## Records from a dataset:
+===+
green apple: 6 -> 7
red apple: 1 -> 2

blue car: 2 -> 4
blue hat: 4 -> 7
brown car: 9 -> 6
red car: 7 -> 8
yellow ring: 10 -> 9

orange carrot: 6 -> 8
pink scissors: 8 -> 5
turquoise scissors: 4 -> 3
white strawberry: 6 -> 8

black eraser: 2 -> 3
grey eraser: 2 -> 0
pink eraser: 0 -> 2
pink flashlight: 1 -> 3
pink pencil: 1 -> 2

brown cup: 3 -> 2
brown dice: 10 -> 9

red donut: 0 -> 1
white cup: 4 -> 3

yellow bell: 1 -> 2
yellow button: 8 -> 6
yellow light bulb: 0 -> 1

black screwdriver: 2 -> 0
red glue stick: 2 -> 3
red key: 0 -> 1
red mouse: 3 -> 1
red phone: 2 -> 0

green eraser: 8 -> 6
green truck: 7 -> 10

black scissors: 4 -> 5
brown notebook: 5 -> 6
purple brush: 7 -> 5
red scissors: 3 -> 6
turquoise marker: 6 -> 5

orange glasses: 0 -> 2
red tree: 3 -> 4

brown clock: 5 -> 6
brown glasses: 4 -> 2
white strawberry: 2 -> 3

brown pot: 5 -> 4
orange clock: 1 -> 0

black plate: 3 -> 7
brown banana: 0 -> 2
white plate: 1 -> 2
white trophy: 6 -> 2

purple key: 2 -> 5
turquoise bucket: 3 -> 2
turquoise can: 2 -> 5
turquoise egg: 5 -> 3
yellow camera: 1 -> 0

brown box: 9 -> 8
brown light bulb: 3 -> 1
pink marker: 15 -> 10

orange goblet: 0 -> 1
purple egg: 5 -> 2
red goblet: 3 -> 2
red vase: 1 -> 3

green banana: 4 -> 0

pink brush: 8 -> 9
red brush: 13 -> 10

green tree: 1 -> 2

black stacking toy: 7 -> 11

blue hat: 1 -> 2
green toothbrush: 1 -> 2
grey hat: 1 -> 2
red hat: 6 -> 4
+===+
## EXERCISE INSTRUCTIONS:
Output all entries exactly as given above.

## ANSWER BOX:
green apple: 6 -> 7
red apple: 1 -> 2

blue car: 2 -> 4
blue hat: 4 -> 7
brown car: 9 -> 6
red car: 7 -> 8
yellow ring: 10 -> 9

orange carrot: 6 -> 8
pink scissors: 8 -> 5
turquoise scissors: 4 -> 3
white strawberry: 6 -> 8

black eraser: 2 -> 3
grey eraser: 2 -> 0
pink eraser: 0 -> 2
pink flashlight: 1 -> 3
pink pencil: 1 -> 2

brown cup: 3 -> 2
brown dice: 10 -> 9

red donut: 0 -> 1
white cup: 4 -> 3

yellow bell: 1 -> 2
yellow button: 8 -> 6
yellow light bulb: 0 -> 1

black screwdriver: 2 -> 0
red glue stick: 2 -> 3
red key: 0 -> 1
red mouse: 3 -> 1
red phone: 2 -> 0

green eraser: 8 -> 6
green truck: 7 -> 10

black scissors: 4 -> 5
brown notebook: 5 -> 6
purple brush: 7 -> 5
red scissors: 3 -> 6
turquoise marker: 6 -> 5

orange glasses: 0 -> 2
red tree: 3 -> 4

brown clock: 5 -> 6
brown glasses: 4 -> 2
white strawberry: 2 -> 3

brown pot: 5 -> 4
orange clock: 1 -> 0

black plate: 3 -> 7
brown banana: 0 -> 2
white plate: 1 -> 2
white trophy: 6 -> 2

purple key: 2 -> 5
turquoise bucket: 3 -> 2
turquoise can: 2 -> 5
turquoise egg: 5 -> 3
yellow camera: 1 -> 0

brown box: 9 -> 8
brown light bulb: 3 -> 1
pink marker: 15 -> 10

orange goblet: 0 -> 1
purple egg: 5 -> 2
red goblet: 3 -> 2
red vase: 1 -> 3

green banana: 4 -> 0

pink brush: 8 -> 9
red brush: 13 -> 10

green tree: 1 -> 2

black stacking toy: 7 -> 11

blue hat: 1 -> 2
green toothbrush: 1 -> 2
grey hat: 1 -> 2
red hat: 6 -> 4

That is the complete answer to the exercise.